Itemized modification records:
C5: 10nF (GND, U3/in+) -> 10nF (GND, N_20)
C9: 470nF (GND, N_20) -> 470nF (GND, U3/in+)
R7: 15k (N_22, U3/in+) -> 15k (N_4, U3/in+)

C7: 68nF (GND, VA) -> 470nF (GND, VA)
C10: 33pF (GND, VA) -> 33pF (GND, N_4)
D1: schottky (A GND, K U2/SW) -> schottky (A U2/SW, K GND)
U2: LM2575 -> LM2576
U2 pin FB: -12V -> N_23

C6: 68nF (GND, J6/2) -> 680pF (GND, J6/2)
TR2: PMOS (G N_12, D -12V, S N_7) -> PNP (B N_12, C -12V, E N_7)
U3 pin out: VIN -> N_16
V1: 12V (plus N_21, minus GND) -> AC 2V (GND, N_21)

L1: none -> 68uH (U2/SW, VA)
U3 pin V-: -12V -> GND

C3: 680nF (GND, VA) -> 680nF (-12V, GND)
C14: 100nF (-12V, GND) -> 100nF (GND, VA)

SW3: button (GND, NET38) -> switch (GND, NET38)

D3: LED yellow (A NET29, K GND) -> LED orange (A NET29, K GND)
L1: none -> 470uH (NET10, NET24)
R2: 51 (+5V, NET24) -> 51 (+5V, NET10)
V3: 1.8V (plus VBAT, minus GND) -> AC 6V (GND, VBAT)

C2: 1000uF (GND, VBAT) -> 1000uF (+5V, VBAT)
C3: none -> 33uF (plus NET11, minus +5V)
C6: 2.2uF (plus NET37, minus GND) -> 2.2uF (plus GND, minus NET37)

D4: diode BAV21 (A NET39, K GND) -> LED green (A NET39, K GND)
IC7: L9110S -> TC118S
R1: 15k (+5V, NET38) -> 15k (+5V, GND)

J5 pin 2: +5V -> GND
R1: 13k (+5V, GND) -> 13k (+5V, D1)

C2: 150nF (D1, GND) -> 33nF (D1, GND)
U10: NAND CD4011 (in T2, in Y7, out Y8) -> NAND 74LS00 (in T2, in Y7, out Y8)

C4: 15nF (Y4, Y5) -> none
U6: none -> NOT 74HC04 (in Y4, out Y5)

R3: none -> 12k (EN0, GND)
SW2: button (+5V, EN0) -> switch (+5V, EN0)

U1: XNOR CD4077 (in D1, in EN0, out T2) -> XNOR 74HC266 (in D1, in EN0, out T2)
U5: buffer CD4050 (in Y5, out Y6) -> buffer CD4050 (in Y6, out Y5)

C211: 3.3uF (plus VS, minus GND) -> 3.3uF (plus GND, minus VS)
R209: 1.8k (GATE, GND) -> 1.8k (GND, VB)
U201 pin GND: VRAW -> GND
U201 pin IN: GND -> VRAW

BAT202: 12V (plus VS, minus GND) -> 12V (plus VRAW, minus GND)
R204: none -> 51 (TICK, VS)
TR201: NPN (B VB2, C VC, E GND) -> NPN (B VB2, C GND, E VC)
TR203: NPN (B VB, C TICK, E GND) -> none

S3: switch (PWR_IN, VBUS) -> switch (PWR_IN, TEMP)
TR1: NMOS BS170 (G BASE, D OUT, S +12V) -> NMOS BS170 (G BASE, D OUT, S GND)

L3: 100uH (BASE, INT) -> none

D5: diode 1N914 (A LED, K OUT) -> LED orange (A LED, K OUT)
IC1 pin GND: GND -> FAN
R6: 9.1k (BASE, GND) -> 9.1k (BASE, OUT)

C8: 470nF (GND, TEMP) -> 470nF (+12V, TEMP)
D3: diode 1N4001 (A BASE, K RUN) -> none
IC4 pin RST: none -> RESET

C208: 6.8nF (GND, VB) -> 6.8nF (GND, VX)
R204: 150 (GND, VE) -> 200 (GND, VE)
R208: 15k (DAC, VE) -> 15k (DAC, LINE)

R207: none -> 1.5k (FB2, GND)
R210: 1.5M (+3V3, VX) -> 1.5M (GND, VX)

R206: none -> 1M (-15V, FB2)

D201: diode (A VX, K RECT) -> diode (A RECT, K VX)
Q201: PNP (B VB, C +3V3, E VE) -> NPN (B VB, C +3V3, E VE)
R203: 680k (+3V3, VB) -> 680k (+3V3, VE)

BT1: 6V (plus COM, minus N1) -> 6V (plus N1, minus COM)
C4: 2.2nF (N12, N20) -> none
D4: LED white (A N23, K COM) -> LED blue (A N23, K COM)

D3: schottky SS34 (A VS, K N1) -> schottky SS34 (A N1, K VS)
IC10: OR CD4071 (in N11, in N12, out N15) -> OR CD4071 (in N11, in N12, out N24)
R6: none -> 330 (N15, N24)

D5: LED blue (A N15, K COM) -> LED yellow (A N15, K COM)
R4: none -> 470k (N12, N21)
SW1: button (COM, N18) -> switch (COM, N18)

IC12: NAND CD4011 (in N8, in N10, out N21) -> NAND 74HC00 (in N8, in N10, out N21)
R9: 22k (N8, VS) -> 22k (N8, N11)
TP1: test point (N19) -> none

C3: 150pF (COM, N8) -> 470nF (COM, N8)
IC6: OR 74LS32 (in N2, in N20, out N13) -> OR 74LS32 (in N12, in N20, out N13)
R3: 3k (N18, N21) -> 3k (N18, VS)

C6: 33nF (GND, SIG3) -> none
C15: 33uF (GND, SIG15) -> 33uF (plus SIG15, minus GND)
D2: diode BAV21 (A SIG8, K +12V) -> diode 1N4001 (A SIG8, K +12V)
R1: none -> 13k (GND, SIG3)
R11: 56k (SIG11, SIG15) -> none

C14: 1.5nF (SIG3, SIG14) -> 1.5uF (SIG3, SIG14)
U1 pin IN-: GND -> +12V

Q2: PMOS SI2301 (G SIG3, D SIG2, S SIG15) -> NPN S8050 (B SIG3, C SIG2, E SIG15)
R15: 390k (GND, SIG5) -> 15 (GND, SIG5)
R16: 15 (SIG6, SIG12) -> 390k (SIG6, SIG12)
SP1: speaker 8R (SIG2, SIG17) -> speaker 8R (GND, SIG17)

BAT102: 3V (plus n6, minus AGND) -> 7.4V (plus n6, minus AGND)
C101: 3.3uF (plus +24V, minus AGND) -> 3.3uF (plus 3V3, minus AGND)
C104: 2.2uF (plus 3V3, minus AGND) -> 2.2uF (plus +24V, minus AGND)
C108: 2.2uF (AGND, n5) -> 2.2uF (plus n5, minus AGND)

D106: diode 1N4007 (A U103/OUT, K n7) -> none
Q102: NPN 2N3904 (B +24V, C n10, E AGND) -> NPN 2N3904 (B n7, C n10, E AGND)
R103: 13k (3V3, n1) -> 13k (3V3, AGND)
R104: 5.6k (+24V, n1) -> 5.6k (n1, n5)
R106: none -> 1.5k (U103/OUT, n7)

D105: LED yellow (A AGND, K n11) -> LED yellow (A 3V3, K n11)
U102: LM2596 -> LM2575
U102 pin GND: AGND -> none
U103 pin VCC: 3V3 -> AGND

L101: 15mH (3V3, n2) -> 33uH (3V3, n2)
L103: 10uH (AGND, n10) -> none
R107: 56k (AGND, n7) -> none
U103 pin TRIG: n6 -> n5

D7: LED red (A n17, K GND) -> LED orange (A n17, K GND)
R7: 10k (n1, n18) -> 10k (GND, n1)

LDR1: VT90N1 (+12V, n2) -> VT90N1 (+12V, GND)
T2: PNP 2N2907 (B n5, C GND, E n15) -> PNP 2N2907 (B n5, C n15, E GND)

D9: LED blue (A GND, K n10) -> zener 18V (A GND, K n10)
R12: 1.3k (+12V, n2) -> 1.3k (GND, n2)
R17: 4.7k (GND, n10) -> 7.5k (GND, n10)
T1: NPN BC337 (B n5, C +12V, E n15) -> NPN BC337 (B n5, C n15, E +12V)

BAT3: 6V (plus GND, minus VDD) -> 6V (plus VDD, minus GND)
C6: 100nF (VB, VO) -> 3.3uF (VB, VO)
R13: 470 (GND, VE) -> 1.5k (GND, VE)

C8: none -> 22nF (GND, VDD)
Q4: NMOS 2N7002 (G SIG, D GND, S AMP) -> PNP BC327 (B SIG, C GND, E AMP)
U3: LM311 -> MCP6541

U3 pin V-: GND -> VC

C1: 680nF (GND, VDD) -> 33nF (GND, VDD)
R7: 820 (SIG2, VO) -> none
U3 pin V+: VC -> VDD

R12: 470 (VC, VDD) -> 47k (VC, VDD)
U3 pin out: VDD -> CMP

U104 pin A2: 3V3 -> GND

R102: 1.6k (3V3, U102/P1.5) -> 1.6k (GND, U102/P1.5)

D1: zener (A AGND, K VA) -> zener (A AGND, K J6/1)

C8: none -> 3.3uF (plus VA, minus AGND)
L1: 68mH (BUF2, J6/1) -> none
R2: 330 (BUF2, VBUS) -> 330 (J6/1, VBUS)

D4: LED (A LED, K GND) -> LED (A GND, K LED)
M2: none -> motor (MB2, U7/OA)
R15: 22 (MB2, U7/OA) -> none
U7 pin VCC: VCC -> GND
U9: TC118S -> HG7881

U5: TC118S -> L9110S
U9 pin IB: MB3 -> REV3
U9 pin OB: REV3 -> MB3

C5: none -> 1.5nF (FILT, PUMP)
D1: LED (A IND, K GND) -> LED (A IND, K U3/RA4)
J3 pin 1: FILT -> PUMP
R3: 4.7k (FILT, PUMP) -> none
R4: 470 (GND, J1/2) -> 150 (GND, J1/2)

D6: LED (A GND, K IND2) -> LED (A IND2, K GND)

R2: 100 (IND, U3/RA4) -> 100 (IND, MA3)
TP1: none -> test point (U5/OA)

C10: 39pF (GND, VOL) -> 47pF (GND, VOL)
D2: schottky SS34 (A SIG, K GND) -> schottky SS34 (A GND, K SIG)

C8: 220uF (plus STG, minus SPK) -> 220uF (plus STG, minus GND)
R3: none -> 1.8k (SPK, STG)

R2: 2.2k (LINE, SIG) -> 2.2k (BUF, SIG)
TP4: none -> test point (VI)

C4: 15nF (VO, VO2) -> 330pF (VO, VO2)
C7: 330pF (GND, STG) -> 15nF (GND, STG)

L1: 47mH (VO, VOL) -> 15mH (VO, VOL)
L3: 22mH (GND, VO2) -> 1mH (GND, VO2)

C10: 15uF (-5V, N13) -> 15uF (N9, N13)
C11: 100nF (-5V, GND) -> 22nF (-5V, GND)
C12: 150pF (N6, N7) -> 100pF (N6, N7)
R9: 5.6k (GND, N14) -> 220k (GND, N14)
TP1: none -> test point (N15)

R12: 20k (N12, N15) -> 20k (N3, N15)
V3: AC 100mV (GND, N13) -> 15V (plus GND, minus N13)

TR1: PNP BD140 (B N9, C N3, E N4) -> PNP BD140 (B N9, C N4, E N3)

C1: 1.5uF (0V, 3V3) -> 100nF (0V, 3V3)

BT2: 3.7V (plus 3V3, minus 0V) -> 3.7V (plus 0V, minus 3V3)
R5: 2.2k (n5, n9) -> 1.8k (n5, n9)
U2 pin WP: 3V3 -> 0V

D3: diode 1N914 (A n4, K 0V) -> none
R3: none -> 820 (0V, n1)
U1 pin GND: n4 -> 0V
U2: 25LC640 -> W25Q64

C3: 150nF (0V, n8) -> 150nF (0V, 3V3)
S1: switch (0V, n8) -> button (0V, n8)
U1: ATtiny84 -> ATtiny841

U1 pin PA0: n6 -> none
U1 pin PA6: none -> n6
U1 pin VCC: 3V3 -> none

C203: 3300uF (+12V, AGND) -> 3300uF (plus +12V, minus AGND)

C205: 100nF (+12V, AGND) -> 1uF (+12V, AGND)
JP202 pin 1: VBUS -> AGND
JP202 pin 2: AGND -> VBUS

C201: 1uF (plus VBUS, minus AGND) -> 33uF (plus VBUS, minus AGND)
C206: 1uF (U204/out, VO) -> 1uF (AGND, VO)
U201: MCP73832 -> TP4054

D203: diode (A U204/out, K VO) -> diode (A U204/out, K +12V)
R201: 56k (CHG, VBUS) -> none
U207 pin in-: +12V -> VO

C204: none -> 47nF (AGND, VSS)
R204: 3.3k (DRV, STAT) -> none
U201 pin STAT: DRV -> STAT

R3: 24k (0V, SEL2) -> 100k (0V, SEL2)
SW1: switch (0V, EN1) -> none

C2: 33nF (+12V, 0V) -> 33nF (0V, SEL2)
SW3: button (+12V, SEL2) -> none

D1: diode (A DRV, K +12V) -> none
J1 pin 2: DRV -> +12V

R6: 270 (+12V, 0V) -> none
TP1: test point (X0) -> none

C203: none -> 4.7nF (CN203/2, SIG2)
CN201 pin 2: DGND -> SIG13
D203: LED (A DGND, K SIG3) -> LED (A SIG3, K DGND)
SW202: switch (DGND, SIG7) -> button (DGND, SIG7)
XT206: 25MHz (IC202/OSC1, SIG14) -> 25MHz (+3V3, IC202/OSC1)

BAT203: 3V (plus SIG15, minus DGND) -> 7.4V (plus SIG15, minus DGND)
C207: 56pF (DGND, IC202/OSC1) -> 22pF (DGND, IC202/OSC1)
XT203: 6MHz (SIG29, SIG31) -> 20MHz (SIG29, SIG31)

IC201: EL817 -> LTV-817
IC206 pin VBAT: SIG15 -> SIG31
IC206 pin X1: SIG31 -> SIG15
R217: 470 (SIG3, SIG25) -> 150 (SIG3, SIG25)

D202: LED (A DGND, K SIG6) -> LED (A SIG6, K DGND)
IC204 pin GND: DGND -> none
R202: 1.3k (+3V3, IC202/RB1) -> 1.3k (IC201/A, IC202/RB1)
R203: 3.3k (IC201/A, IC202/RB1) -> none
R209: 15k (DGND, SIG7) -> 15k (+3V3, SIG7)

▶ **REQUIRED WORK**
From the data above, output only the lines between the line containing "Q4: NMOS 2N7002" and the line containing "TP1: none -> test point (N15)", inclusive, exactly as written.

▶ **ANSWER BOX**
Q4: NMOS 2N7002 (G SIG, D GND, S AMP) -> PNP BC327 (B SIG, C GND, E AMP)
U3: LM311 -> MCP6541

U3 pin V-: GND -> VC

C1: 680nF (GND, VDD) -> 33nF (GND, VDD)
R7: 820 (SIG2, VO) -> none
U3 pin V+: VC -> VDD

R12: 470 (VC, VDD) -> 47k (VC, VDD)
U3 pin out: VDD -> CMP

U104 pin A2: 3V3 -> GND

R102: 1.6k (3V3, U102/P1.5) -> 1.6k (GND, U102/P1.5)

D1: zener (A AGND, K VA) -> zener (A AGND, K J6/1)

C8: none -> 3.3uF (plus VA, minus AGND)
L1: 68mH (BUF2, J6/1) -> none
R2: 330 (BUF2, VBUS) -> 330 (J6/1, VBUS)

D4: LED (A LED, K GND) -> LED (A GND, K LED)
M2: none -> motor (MB2, U7/OA)
R15: 22 (MB2, U7/OA) -> none
U7 pin VCC: VCC -> GND
U9: TC118S -> HG7881

U5: TC118S -> L9110S
U9 pin IB: MB3 -> REV3
U9 pin OB: REV3 -> MB3

C5: none -> 1.5nF (FILT, PUMP)
D1: LED (A IND, K GND) -> LED (A IND, K U3/RA4)
J3 pin 1: FILT -> PUMP
R3: 4.7k (FILT, PUMP) -> none
R4: 470 (GND, J1/2) -> 150 (GND, J1/2)

D6: LED (A GND, K IND2) -> LED (A IND2, K GND)

R2: 100 (IND, U3/RA4) -> 100 (IND, MA3)
TP1: none -> test point (U5/OA)

C10: 39pF (GND, VOL) -> 47pF (GND, VOL)
D2: schottky SS34 (A SIG, K GND) -> schottky SS34 (A GND, K SIG)

C8: 220uF (plus STG, minus SPK) -> 220uF (plus STG, minus GND)
R3: none -> 1.8k (SPK, STG)

R2: 2.2k (LINE, SIG) -> 2.2k (BUF, SIG)
TP4: none -> test point (VI)

C4: 15nF (VO, VO2) -> 330pF (VO, VO2)
C7: 330pF (GND, STG) -> 15nF (GND, STG)

L1: 47mH (VO, VOL) -> 15mH (VO, VOL)
L3: 22mH (GND, VO2) -> 1mH (GND, VO2)

C10: 15uF (-5V, N13) -> 15uF (N9, N13)
C11: 100nF (-5V, GND) -> 22nF (-5V, GND)
C12: 150pF (N6, N7) -> 100pF (N6, N7)
R9: 5.6k (GND, N14) -> 220k (GND, N14)
TP1: none -> test point (N15)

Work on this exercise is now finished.